WHAT IS EXPECTED ▸ An exact transcription of all the data is the expected reply.
____ DATASET RECORDS
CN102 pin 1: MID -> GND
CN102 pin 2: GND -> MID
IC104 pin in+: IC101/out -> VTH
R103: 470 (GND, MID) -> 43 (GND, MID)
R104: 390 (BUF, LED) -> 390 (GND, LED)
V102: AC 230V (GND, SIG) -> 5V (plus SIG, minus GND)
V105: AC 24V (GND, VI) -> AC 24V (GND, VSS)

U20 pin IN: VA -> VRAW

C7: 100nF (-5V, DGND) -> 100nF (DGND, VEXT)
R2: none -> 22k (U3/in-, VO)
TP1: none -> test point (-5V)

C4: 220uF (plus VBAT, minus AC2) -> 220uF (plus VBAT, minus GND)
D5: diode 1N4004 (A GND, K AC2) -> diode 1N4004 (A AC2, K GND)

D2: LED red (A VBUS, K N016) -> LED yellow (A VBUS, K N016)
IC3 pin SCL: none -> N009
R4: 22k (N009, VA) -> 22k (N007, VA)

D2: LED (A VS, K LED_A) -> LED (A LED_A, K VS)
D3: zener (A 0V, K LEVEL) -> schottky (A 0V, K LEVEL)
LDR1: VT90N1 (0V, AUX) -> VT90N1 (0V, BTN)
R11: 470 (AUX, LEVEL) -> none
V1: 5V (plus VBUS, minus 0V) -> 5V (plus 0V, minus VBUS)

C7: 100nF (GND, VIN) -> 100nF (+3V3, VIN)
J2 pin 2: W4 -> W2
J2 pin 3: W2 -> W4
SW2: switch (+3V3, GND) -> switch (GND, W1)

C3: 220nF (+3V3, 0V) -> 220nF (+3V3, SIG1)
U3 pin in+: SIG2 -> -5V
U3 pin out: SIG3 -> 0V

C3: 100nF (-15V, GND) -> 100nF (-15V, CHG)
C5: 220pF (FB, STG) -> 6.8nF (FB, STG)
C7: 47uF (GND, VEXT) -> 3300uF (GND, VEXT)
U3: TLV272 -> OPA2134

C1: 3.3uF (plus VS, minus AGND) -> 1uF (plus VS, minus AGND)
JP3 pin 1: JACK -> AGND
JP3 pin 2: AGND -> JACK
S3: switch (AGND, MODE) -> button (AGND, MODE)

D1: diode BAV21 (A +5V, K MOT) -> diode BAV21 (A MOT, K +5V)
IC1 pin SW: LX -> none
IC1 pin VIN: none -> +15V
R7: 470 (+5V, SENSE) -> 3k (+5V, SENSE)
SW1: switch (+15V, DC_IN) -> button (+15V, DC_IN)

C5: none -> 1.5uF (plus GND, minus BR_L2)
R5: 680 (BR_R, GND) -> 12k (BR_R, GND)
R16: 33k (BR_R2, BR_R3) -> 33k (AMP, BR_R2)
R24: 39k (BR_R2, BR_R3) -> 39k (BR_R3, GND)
________
RESPONSE TO THE TASK ▸
CN102 pin 1: MID -> GND
CN102 pin 2: GND -> MID
IC104 pin in+: IC101/out -> VTH
R103: 470 (GND, MID) -> 43 (GND, MID)
R104: 390 (BUF, LED) -> 390 (GND, LED)
V102: AC 230V (GND, SIG) -> 5V (plus SIG, minus GND)
V105: AC 24V (GND, VI) -> AC 24V (GND, VSS)

U20 pin IN: VA -> VRAW

C7: 100nF (-5V, DGND) -> 100nF (DGND, VEXT)
R2: none -> 22k (U3/in-, VO)
TP1: none -> test point (-5V)

C4: 220uF (plus VBAT, minus AC2) -> 220uF (plus VBAT, minus GND)
D5: diode 1N4004 (A GND, K AC2) -> diode 1N4004 (A AC2, K GND)

D2: LED red (A VBUS, K N016) -> LED yellow (A VBUS, K N016)
IC3 pin SCL: none -> N009
R4: 22k (N009, VA) -> 22k (N007, VA)

D2: LED (A VS, K LED_A) -> LED (A LED_A, K VS)
D3: zener (A 0V, K LEVEL) -> schottky (A 0V, K LEVEL)
LDR1: VT90N1 (0V, AUX) -> VT90N1 (0V, BTN)
R11: 470 (AUX, LEVEL) -> none
V1: 5V (plus VBUS, minus 0V) -> 5V (plus 0V, minus VBUS)

C7: 100nF (GND, VIN) -> 100nF (+3V3, VIN)
J2 pin 2: W4 -> W2
J2 pin 3: W2 -> W4
SW2: switch (+3V3, GND) -> switch (GND, W1)

C3: 220nF (+3V3, 0V) -> 220nF (+3V3, SIG1)
U3 pin in+: SIG2 -> -5V
U3 pin out: SIG3 -> 0V

C3: 100nF (-15V, GND) -> 100nF (-15V, CHG)
C5: 220pF (FB, STG) -> 6.8nF (FB, STG)
C7: 47uF (GND, VEXT) -> 3300uF (GND, VEXT)
U3: TLV272 -> OPA2134

C1: 3.3uF (plus VS, minus AGND) -> 1uF (plus VS, minus AGND)
JP3 pin 1: JACK -> AGND
JP3 pin 2: AGND -> JACK
S3: switch (AGND, MODE) -> button (AGND, MODE)

D1: diode BAV21 (A +5V, K MOT) -> diode BAV21 (A MOT, K +5V)
IC1 pin SW: LX -> none
IC1 pin VIN: none -> +15V
R7: 470 (+5V, SENSE) -> 3k (+5V, SENSE)
SW1: switch (+15V, DC_IN) -> button (+15V, DC_IN)

C5: none -> 1.5uF (plus GND, minus BR_L2)
R5: 680 (BR_R, GND) -> 12k (BR_R, GND)
R16: 33k (BR_R2, BR_R3) -> 33k (AMP, BR_R2)
R24: 39k (BR_R2, BR_R3) -> 39k (BR_R3, GND)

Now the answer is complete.